TRY IT
Omitting all images, set down every line below exactly as it appears.

EXERCISE DATA
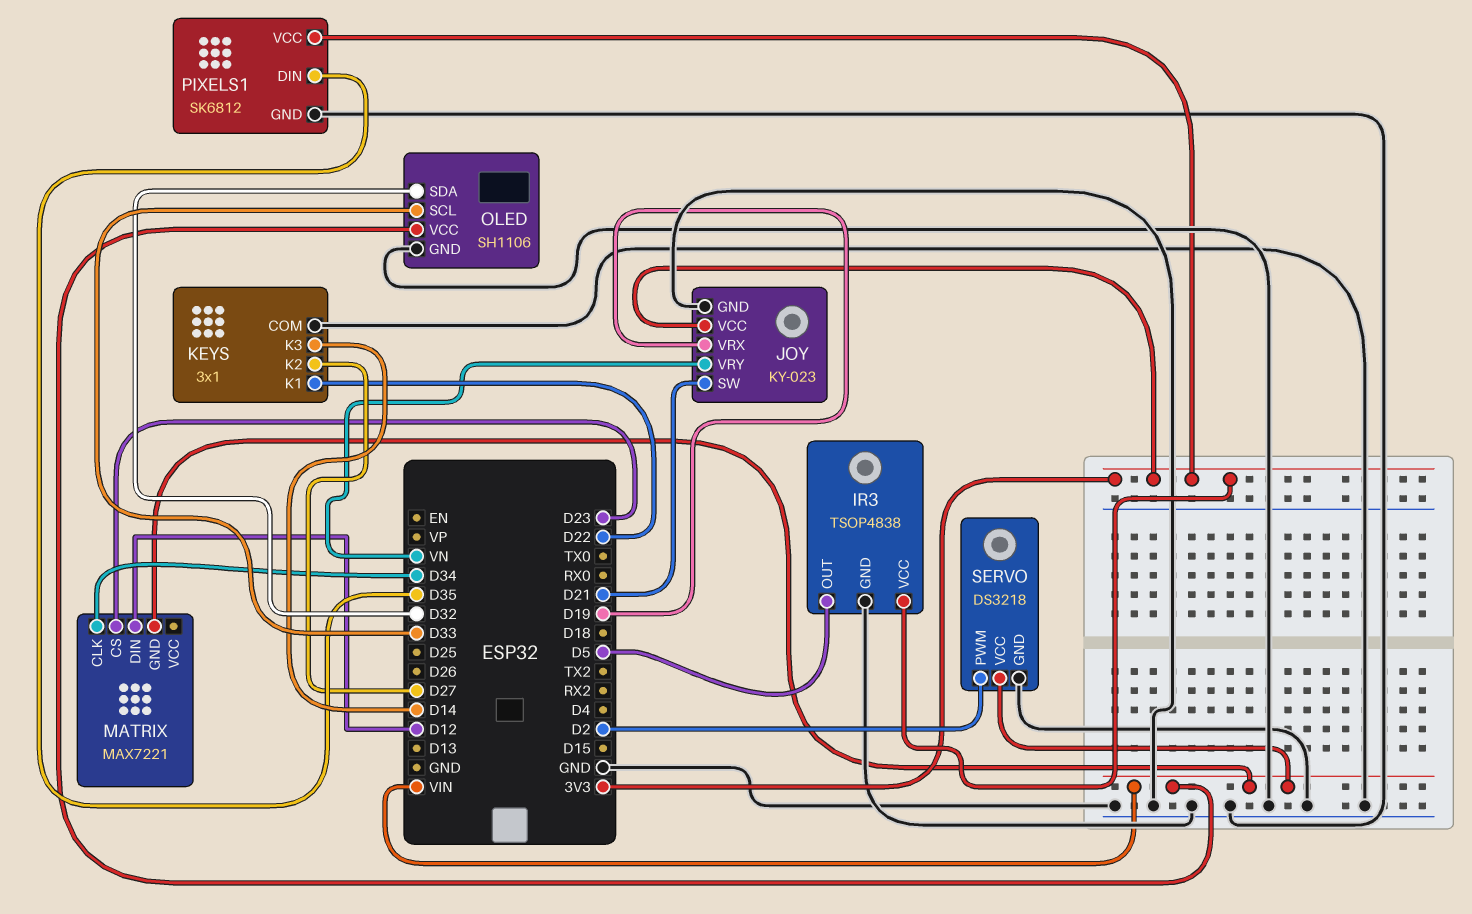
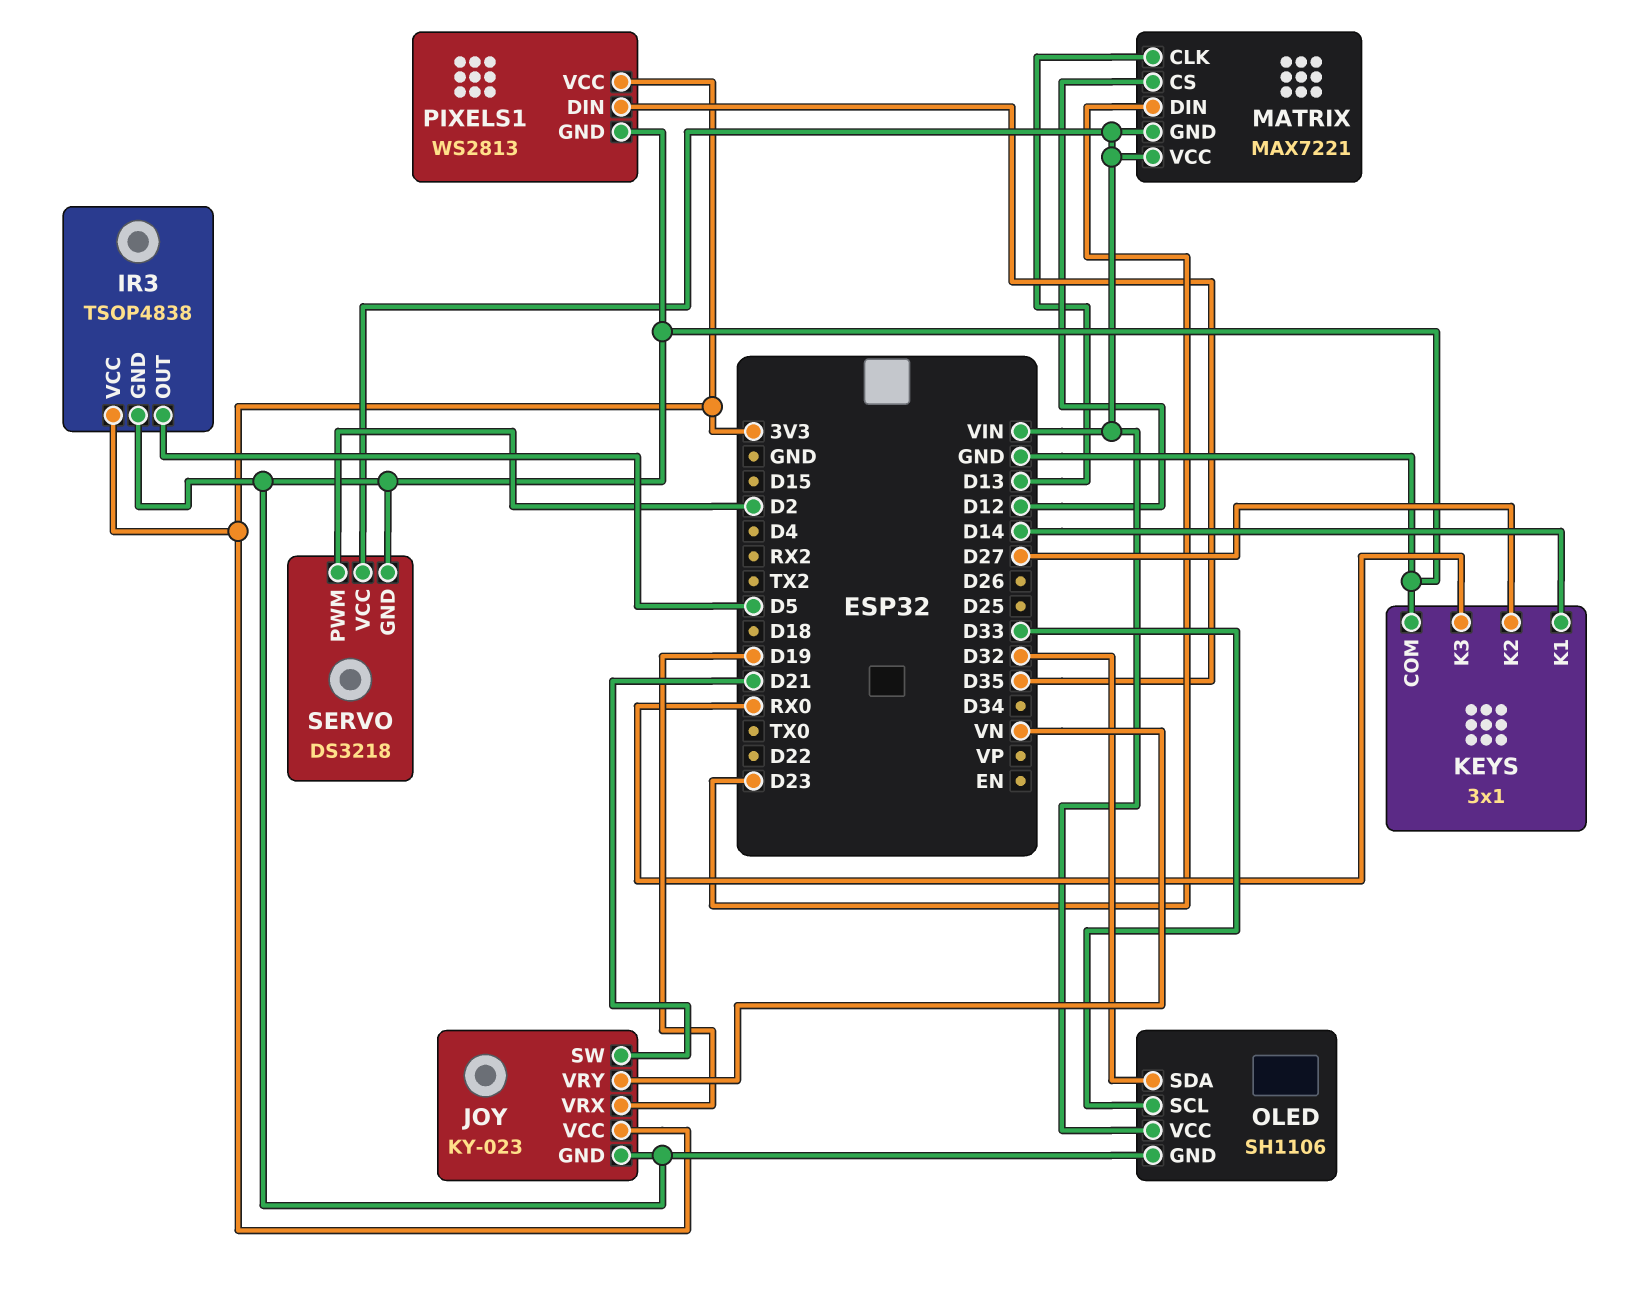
KEYS pin K1: D22 -> D14
KEYS pin K3: D14 -> RX0
MATRIX pin CLK: D34 -> D13
MATRIX pin CS: D23 -> D12
MATRIX pin DIN: D12 -> D23
MATRIX pin VCC: none -> VIN
PIXELS1: SK6812 -> WS2813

RESPONSE
KEYS pin K1: D22 -> D14
KEYS pin K3: D14 -> RX0
MATRIX pin CLK: D34 -> D13
MATRIX pin CS: D23 -> D12
MATRIX pin DIN: D12 -> D23
MATRIX pin VCC: none -> VIN
PIXELS1: SK6812 -> WS2813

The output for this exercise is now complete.